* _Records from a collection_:
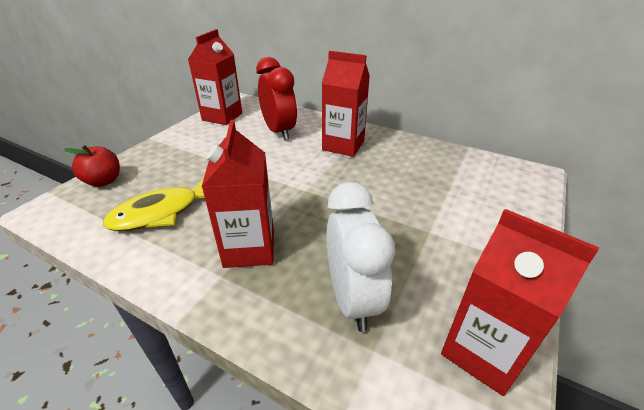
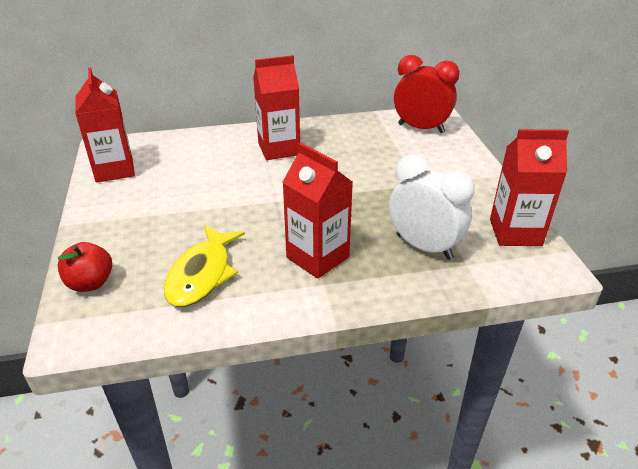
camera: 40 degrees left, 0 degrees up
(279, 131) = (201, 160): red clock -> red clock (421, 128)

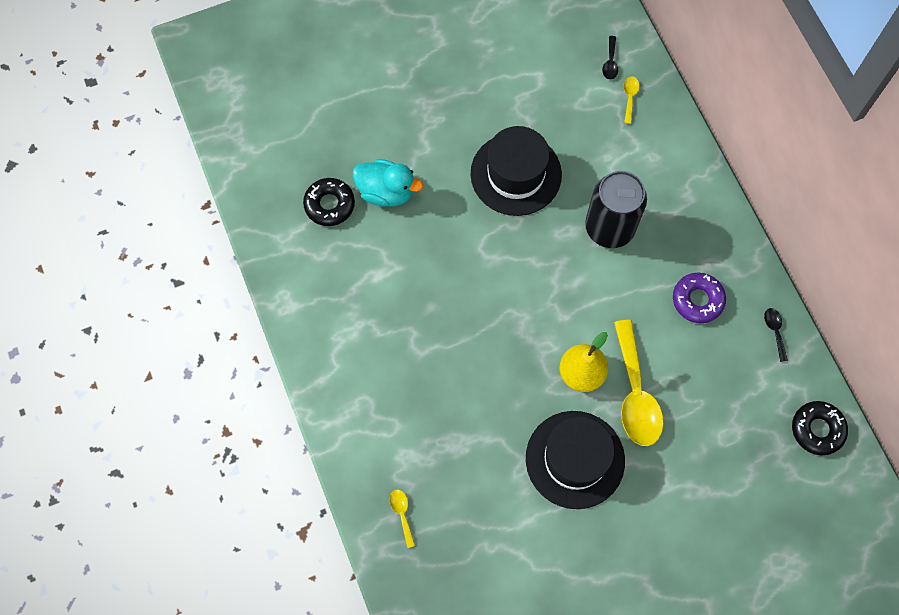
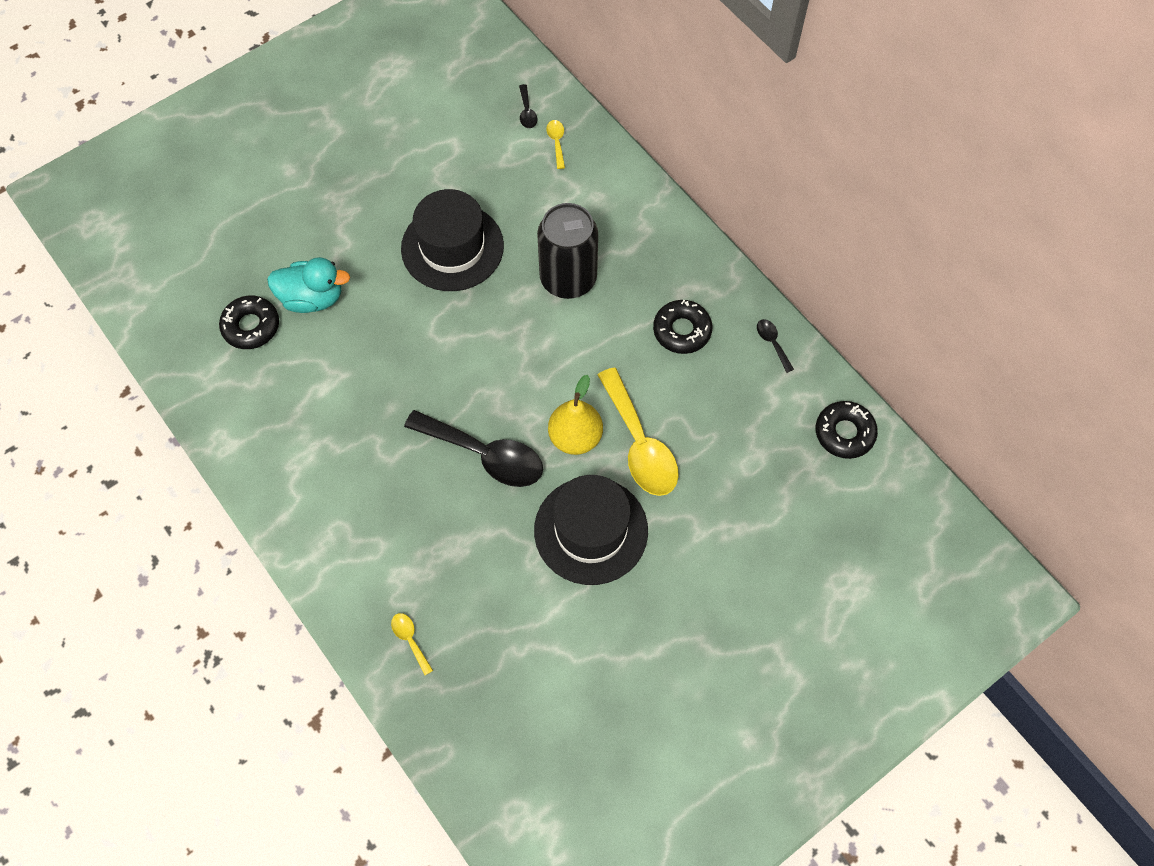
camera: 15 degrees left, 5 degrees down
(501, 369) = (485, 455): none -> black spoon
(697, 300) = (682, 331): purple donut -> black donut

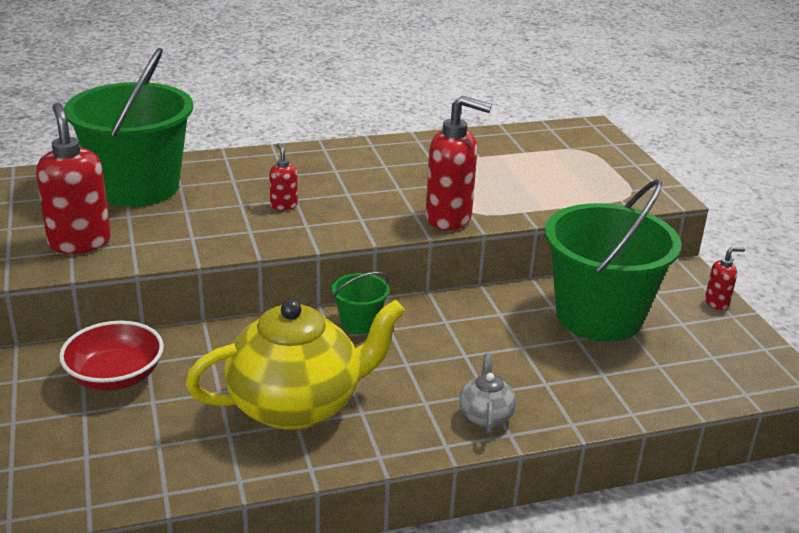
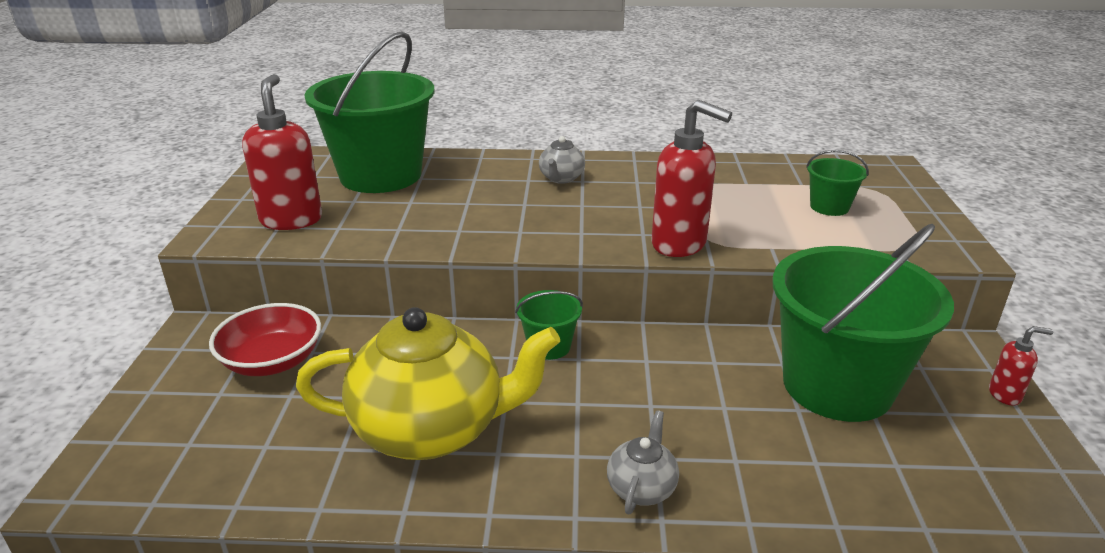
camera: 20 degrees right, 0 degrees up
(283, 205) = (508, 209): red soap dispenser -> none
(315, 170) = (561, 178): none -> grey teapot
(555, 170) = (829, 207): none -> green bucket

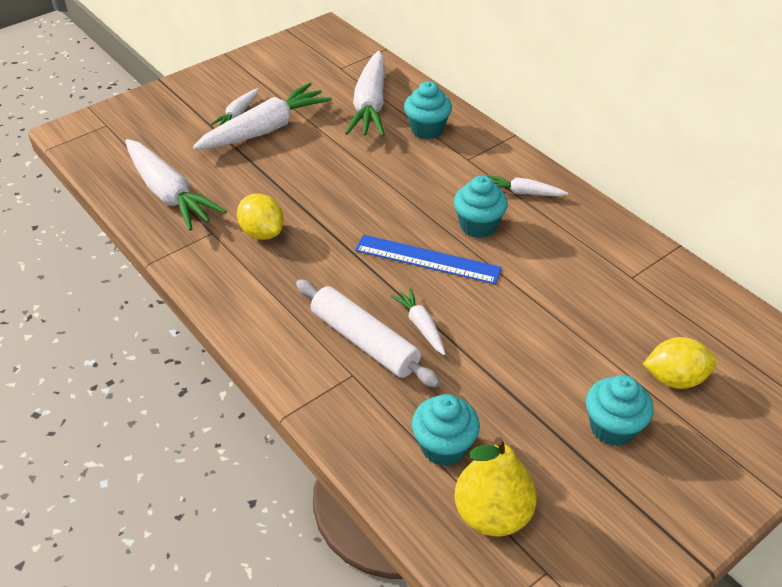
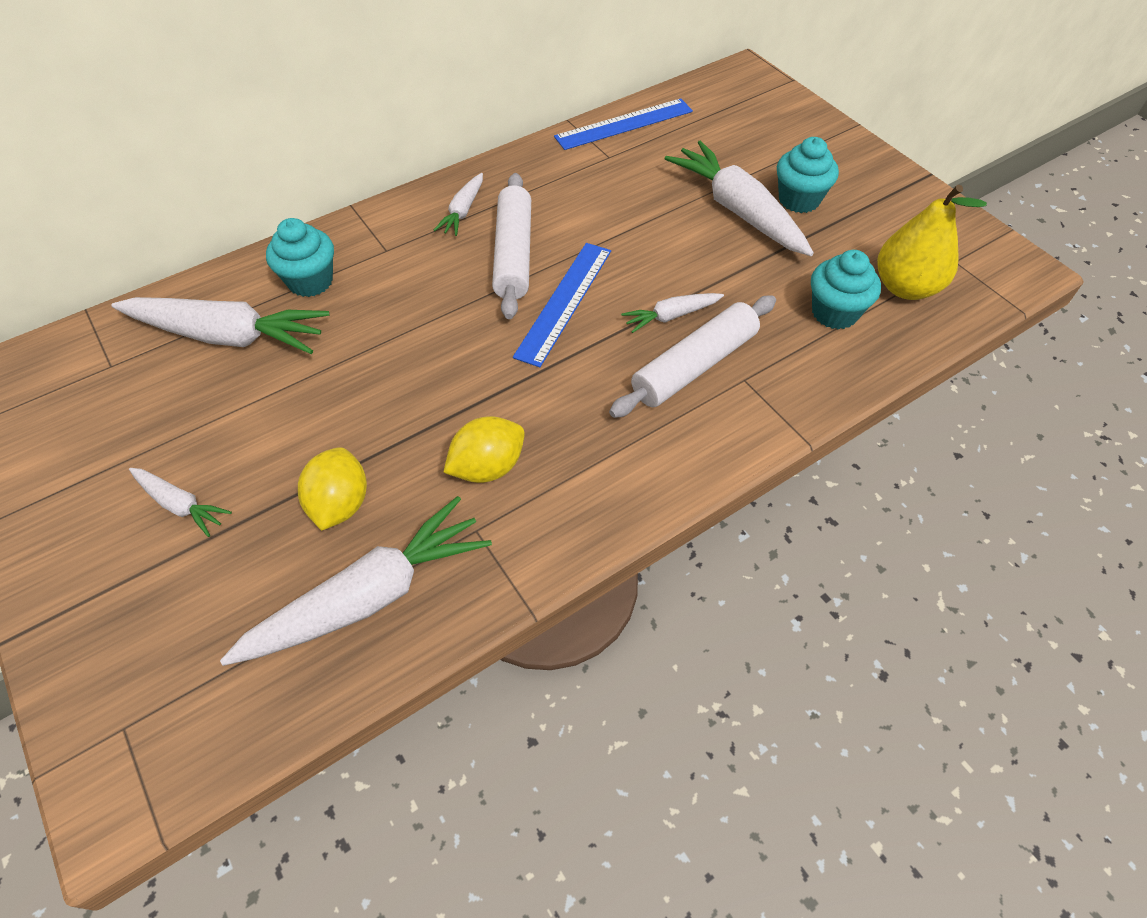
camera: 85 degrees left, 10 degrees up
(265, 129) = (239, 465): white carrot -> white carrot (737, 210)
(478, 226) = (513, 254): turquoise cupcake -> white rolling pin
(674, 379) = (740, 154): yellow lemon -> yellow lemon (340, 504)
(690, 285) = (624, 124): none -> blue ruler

* _WHAT TO DO_:
In the data above, please extract the lines from the first one through the line with "(555, 170) = (829, 207): none -> green bucket", exactly, and keep pictures out.

* _RESULT_:
camera: 40 degrees left, 0 degrees up
(279, 131) = (201, 160): red clock -> red clock (421, 128)

camera: 15 degrees left, 5 degrees down
(501, 369) = (485, 455): none -> black spoon
(697, 300) = (682, 331): purple donut -> black donut

camera: 20 degrees right, 0 degrees up
(283, 205) = (508, 209): red soap dispenser -> none
(315, 170) = (561, 178): none -> grey teapot
(555, 170) = (829, 207): none -> green bucket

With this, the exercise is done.